Dataset excerpts:
-*-
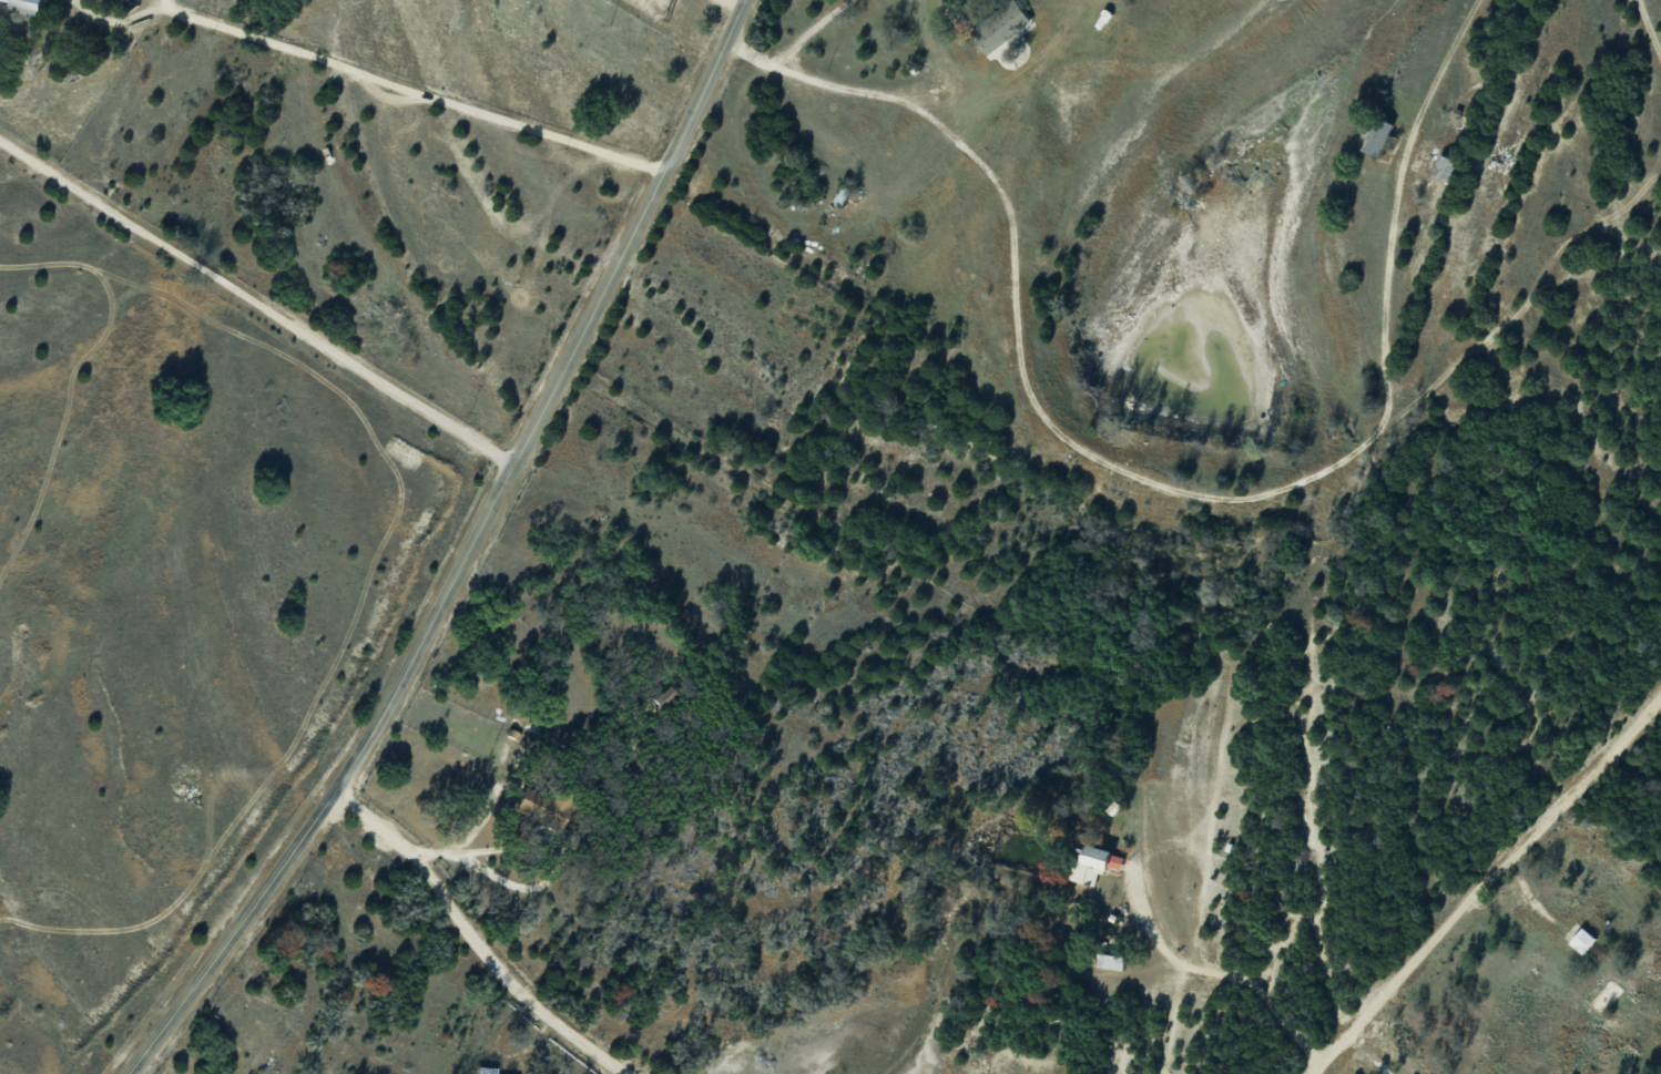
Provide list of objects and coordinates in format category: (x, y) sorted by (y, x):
road: (740, 2)
building: (24, 3)
road: (742, 15)
building: (1000, 27)
road: (413, 88)
building: (1377, 137)
building: (1443, 166)
road: (260, 299)
road: (1110, 467)
road: (461, 572)
road: (472, 836)
building: (1114, 860)
building: (1090, 863)
road: (1490, 886)
building: (1581, 939)
road: (475, 940)
building: (1110, 960)
road: (1224, 970)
-*-
Work instructions:
Leaving out every picture, repeat the records above exactly as they stand.

Answer for this exercise:
Provide list of objects and coordinates in format category: (x, y) sorted by (y, x):
road: (740, 2)
building: (24, 3)
road: (742, 15)
building: (1000, 27)
road: (413, 88)
building: (1377, 137)
building: (1443, 166)
road: (260, 299)
road: (1110, 467)
road: (461, 572)
road: (472, 836)
building: (1114, 860)
building: (1090, 863)
road: (1490, 886)
building: (1581, 939)
road: (475, 940)
building: (1110, 960)
road: (1224, 970)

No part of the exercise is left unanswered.